### RECORD SET
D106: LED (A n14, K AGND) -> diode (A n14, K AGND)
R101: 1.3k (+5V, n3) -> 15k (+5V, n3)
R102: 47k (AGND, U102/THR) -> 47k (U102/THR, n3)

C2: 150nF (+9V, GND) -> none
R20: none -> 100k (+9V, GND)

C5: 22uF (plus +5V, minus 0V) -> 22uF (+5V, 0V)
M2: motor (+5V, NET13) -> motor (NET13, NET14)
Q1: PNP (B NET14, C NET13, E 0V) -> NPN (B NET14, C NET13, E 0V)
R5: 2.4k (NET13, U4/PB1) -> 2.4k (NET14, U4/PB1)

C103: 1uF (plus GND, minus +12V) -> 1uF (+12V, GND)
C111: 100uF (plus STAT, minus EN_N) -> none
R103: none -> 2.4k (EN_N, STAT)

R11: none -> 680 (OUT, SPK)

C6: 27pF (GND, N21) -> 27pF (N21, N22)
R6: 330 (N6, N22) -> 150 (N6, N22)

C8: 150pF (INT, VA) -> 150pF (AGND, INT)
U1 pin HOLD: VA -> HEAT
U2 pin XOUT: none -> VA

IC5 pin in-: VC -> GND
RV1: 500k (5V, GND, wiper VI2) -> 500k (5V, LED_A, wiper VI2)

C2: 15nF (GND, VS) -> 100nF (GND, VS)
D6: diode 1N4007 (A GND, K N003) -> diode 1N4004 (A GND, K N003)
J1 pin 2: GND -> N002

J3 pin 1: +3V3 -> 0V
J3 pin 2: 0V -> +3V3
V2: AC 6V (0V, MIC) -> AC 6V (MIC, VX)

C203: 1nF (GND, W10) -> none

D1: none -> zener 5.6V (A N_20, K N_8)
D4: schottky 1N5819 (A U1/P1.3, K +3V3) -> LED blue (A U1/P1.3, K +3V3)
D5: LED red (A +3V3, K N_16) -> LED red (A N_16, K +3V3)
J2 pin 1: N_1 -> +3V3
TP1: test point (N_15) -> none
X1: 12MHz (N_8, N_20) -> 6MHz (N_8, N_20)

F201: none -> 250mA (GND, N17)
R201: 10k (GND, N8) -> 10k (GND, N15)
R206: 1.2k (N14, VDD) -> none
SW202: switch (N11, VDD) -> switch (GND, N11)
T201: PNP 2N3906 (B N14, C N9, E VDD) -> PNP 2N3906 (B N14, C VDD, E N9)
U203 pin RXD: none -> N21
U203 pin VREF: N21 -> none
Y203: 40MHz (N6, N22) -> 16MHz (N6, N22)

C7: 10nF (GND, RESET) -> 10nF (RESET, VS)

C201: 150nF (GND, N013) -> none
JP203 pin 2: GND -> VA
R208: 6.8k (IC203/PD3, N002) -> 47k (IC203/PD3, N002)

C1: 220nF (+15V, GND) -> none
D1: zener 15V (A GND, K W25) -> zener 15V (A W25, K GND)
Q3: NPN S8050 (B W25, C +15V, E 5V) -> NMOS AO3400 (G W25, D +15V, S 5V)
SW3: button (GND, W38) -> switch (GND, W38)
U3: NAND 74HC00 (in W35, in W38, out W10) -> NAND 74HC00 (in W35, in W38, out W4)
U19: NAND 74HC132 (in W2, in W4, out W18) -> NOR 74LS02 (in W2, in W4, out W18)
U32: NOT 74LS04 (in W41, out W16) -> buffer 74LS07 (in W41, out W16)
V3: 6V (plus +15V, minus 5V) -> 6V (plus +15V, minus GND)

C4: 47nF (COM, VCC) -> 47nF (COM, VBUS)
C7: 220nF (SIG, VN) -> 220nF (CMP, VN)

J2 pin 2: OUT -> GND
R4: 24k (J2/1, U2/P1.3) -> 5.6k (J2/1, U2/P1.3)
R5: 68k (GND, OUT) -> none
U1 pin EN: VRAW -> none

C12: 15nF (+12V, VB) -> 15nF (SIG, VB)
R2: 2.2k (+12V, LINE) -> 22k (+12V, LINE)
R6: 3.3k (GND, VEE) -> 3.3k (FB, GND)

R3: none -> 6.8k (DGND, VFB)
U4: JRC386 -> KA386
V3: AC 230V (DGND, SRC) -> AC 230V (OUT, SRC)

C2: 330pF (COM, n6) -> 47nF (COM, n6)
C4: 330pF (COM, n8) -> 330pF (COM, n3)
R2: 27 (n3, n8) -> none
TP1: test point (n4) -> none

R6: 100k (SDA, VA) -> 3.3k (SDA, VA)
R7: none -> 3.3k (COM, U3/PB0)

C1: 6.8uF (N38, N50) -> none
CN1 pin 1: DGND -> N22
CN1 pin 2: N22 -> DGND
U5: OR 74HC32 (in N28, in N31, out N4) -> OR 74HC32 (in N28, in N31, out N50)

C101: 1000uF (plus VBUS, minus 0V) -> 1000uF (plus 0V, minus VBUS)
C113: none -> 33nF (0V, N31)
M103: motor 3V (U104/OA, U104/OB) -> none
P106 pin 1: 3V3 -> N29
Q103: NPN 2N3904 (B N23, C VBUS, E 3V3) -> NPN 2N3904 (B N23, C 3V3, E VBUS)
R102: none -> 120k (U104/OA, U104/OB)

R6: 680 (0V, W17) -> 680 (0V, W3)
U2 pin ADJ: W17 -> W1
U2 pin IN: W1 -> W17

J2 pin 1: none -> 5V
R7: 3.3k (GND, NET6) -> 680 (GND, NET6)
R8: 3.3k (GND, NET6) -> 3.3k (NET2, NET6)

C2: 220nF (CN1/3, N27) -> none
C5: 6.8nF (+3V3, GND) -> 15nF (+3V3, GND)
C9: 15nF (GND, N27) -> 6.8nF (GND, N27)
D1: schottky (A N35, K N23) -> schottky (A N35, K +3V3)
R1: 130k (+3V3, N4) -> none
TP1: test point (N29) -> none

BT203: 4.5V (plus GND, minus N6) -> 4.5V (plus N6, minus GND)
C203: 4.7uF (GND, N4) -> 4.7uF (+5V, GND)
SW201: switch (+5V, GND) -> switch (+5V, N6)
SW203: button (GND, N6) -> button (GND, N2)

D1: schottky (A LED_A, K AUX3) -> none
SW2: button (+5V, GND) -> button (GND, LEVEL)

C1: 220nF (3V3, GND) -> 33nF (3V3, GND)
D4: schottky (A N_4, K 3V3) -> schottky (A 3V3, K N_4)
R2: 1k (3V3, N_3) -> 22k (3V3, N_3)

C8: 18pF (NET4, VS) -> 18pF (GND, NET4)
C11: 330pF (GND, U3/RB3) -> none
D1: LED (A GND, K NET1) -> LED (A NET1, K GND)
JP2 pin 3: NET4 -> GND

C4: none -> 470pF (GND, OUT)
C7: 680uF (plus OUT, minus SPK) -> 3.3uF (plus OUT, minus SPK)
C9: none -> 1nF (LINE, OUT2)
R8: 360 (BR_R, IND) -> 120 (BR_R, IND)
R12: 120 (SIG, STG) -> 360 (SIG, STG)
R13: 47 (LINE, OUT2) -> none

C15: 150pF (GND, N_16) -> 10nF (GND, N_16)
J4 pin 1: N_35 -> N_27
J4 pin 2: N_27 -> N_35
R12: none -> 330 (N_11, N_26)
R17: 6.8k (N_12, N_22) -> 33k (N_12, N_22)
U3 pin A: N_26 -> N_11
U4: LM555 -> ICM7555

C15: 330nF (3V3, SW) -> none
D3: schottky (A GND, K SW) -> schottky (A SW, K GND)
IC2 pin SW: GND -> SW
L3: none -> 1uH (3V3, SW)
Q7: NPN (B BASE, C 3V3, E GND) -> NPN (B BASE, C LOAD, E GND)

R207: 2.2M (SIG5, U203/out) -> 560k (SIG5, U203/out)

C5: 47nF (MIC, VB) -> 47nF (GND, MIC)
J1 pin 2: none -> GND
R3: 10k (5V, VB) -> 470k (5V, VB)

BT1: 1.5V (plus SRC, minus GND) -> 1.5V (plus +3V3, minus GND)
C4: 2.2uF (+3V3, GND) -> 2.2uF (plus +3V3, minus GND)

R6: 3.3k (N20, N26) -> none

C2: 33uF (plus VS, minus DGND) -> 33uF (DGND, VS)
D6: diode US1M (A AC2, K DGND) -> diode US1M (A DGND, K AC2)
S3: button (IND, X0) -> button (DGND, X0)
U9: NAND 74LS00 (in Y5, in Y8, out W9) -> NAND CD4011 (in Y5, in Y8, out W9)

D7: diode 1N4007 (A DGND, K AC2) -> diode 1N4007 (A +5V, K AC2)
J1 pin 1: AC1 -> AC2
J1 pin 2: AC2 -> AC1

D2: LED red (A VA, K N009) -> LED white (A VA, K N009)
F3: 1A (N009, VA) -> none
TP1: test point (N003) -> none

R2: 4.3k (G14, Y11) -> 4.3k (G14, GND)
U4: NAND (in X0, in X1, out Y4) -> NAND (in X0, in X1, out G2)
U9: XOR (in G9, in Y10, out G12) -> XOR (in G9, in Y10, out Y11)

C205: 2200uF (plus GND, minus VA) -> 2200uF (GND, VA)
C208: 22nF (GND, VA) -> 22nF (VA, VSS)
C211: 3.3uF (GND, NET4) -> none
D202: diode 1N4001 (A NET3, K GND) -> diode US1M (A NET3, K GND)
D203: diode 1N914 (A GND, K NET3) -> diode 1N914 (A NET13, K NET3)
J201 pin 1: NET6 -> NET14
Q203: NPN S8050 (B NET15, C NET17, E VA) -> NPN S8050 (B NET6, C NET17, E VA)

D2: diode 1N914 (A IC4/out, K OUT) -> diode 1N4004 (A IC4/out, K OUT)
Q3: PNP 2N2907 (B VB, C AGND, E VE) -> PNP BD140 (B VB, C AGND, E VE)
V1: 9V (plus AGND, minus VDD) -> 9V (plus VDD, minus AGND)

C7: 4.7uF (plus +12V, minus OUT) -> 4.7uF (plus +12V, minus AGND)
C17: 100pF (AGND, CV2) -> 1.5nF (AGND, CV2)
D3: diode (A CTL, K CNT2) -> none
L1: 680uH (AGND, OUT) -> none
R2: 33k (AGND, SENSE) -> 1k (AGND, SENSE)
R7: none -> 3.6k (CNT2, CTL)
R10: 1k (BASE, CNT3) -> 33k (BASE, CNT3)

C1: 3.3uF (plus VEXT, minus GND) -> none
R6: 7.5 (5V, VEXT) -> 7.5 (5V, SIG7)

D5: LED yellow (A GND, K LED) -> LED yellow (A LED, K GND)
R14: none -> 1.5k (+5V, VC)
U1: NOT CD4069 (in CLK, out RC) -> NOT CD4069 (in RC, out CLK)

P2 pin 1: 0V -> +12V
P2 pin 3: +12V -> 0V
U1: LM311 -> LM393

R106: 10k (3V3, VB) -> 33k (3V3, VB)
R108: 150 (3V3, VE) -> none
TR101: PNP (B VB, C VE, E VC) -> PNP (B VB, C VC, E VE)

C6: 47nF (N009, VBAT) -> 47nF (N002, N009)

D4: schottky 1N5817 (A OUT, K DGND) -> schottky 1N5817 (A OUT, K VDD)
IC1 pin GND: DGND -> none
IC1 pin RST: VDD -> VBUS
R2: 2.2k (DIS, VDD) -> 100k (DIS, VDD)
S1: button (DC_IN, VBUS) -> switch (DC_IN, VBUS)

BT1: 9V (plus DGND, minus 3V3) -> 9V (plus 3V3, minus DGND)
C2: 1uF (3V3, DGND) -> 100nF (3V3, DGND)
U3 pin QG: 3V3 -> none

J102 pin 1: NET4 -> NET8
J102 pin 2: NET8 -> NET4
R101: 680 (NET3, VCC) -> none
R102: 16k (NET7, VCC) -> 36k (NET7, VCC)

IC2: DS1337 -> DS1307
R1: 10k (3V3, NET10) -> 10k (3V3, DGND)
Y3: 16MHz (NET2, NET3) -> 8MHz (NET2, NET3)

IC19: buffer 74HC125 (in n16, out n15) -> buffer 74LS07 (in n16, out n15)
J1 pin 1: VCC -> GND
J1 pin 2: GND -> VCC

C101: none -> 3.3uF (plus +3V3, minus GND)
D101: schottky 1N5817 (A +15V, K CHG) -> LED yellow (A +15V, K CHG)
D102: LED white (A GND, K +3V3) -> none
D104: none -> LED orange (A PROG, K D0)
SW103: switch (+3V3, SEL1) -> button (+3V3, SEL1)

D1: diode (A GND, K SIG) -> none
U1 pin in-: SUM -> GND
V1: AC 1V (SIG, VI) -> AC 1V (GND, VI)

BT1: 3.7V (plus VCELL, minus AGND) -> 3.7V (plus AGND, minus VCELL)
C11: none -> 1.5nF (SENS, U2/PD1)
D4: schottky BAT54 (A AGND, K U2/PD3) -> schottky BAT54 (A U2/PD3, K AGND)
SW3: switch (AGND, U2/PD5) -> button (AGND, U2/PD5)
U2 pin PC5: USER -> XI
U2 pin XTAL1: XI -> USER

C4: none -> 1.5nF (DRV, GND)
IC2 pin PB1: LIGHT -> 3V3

### TASK BRIEF
Across the data, count every line where the string "NAND" turns up, then write only that count.

### ANSWER
4